TASK BRIEF: Below are some entries; state how many of their lines include the word "black" and give no more than that number.

[Object state comparisons]

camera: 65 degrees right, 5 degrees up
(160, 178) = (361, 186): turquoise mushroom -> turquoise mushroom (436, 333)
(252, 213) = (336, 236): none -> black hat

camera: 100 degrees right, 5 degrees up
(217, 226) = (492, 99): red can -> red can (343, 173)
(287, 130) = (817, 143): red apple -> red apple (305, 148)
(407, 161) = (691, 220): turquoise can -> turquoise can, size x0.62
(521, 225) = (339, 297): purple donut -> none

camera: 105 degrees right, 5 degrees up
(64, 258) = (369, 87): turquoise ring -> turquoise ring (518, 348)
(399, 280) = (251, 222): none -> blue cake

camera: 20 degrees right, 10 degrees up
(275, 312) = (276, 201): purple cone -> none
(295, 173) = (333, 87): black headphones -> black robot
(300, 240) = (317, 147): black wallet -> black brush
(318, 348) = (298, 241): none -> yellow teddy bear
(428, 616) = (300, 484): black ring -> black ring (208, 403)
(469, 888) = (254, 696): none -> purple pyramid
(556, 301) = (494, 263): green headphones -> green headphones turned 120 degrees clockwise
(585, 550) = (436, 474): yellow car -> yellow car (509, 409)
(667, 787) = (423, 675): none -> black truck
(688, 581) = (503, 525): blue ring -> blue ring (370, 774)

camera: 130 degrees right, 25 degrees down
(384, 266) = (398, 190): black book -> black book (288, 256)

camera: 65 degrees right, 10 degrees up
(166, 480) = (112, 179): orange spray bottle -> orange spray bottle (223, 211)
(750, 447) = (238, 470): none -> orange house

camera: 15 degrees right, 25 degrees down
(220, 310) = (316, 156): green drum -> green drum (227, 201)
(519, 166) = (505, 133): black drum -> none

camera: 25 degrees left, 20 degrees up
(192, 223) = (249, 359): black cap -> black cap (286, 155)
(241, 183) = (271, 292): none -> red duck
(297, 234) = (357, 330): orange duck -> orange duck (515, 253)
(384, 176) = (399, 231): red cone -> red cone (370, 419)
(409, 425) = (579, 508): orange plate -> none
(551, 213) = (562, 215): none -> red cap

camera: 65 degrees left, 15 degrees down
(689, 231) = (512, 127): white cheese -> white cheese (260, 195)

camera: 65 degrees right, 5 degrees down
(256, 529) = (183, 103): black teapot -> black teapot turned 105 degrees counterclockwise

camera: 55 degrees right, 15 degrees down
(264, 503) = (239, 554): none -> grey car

OUTPUT: 9